------ Data block

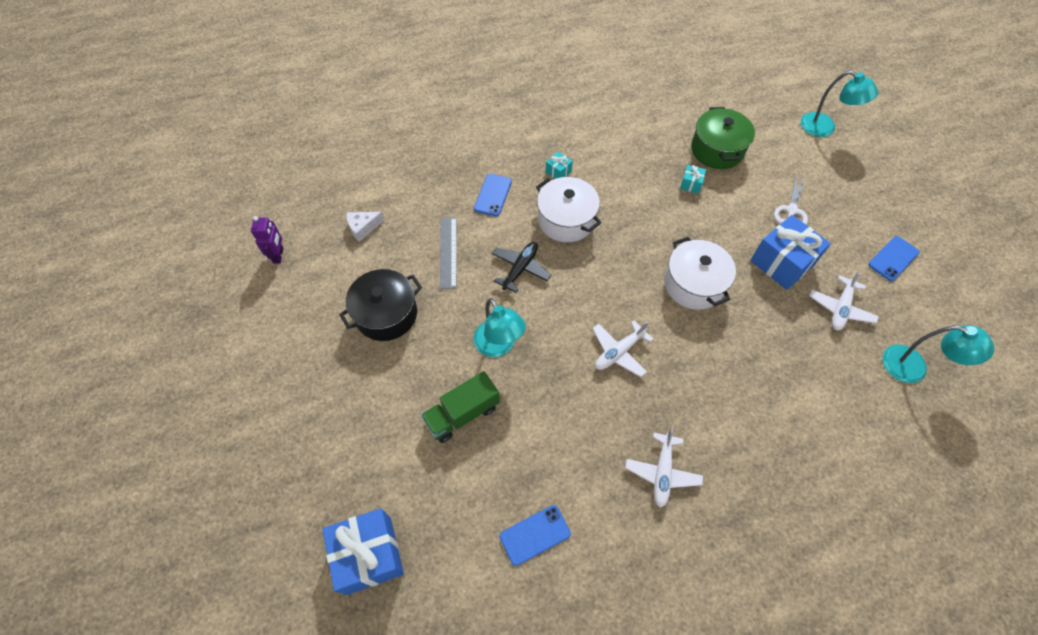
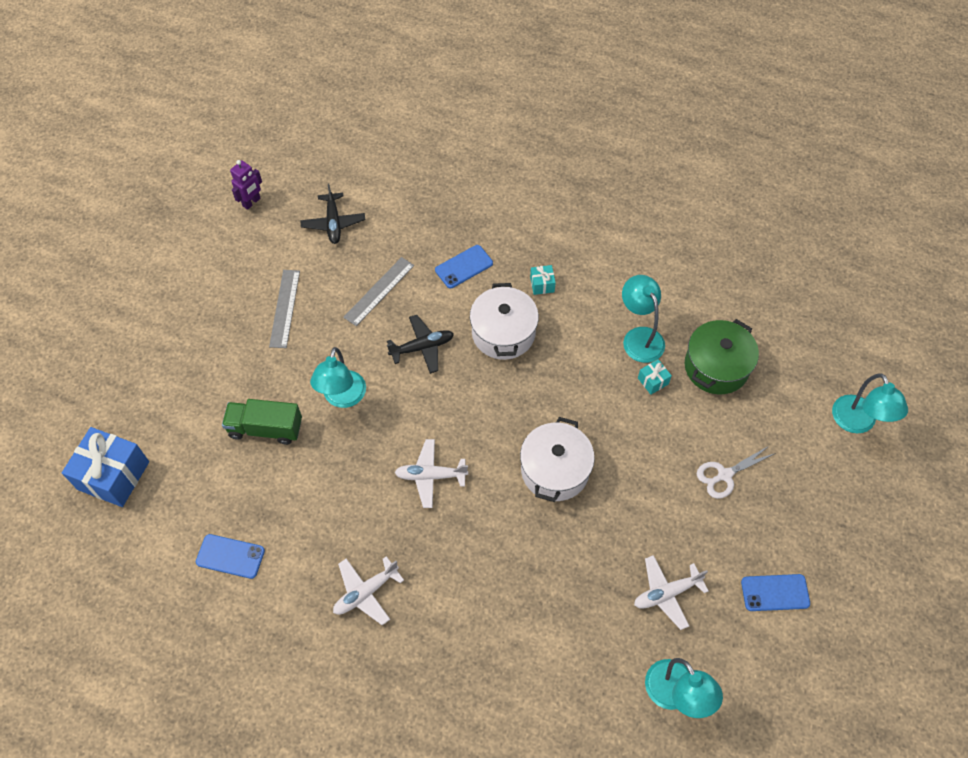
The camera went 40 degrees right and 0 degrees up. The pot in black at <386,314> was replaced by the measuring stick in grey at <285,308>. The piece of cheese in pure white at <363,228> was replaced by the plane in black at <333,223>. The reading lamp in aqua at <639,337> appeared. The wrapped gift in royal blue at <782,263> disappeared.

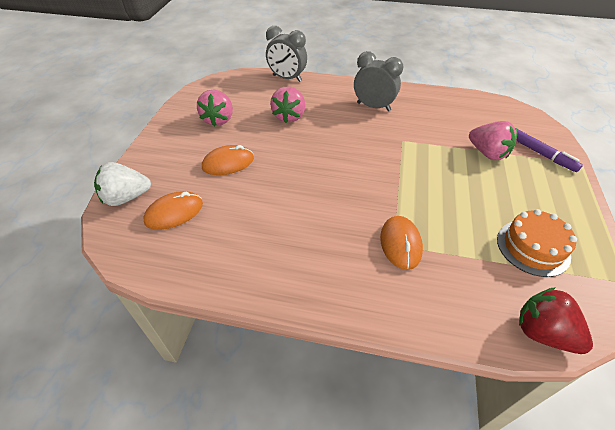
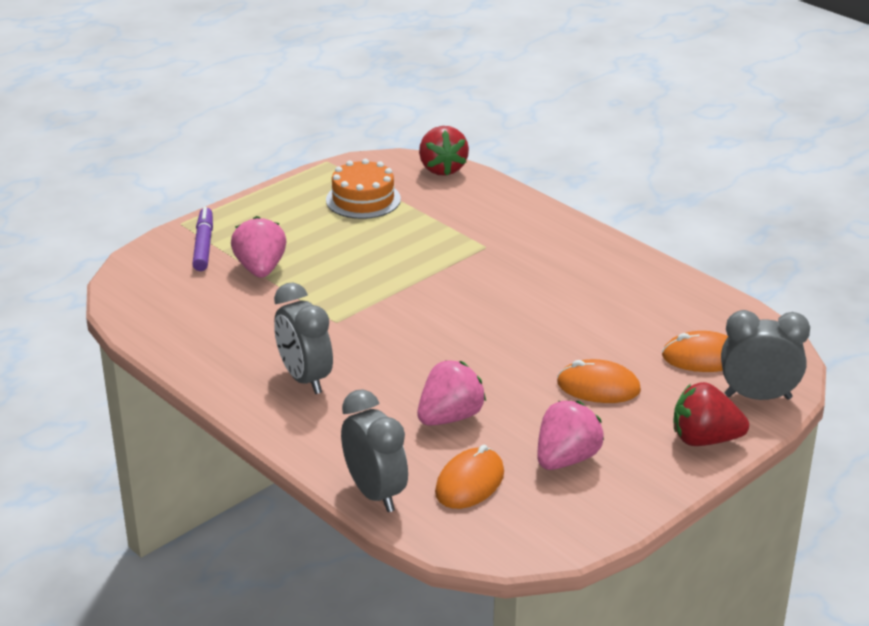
The camera went 145 degrees left and 15 degrees down. The computer mouse in orange moved from <400,244> to <470,482>. The strawberry in red at <704,440> appeared. The strawberry in pure white at <126,197> was replaced by the bedside clock in grey at <758,397>.

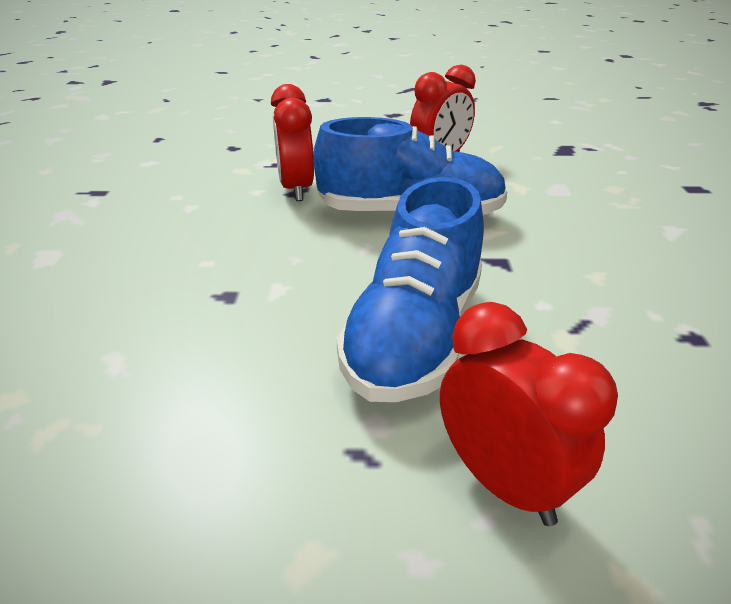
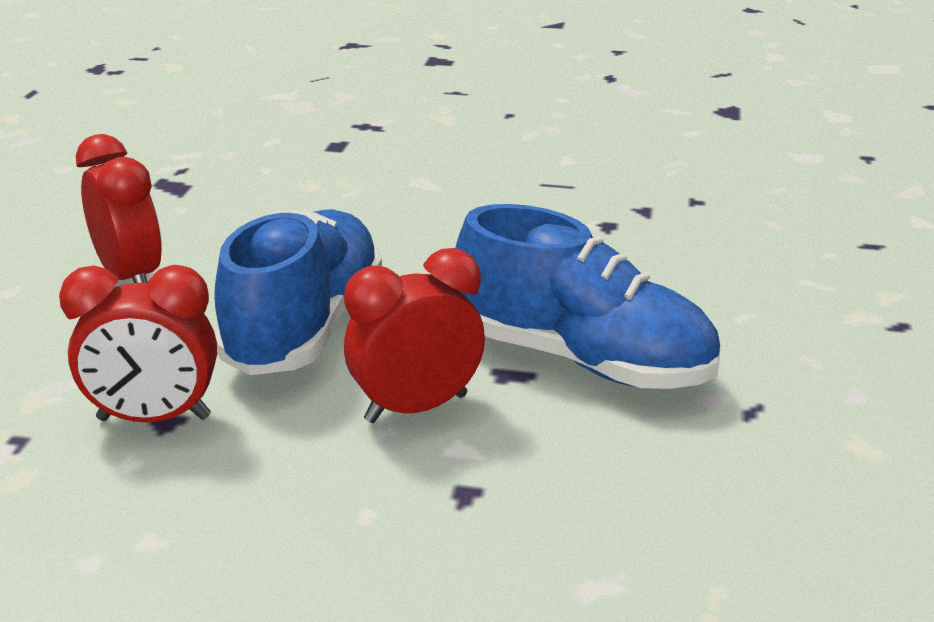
The camera went 80 degrees left and 5 degrees down. The bedside clock in red moved from <502,483> to <416,408>.

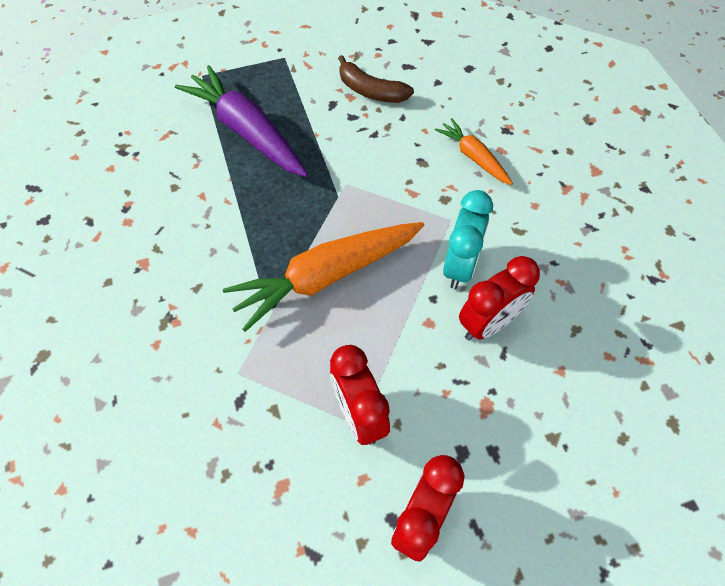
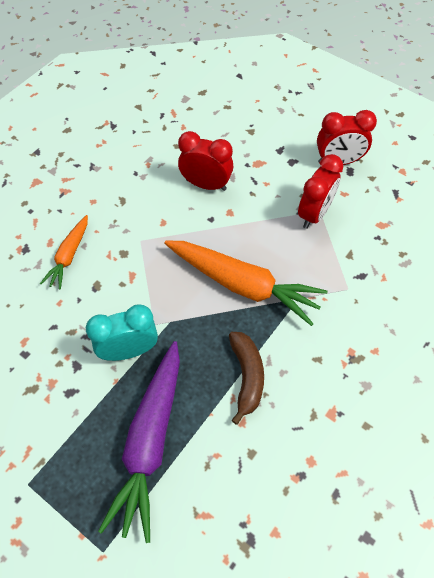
The camera went 125 degrees left and 0 degrees up. The bedside clock in aqua moved from <460,266> to <129,350>. The toy banana in russet moved from <371,91> to <247,376>.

------------

Action item: Once the line with "The camera went 145" is found, write out that line and every later line of the listing above exactly, through the last one, and skip any pictures.

Result:
The camera went 145 degrees left and 15 degrees down. The computer mouse in orange moved from <400,244> to <470,482>. The strawberry in red at <704,440> appeared. The strawberry in pure white at <126,197> was replaced by the bedside clock in grey at <758,397>.

The camera went 80 degrees left and 5 degrees down. The bedside clock in red moved from <502,483> to <416,408>.

The camera went 125 degrees left and 0 degrees up. The bedside clock in aqua moved from <460,266> to <129,350>. The toy banana in russet moved from <371,91> to <247,376>.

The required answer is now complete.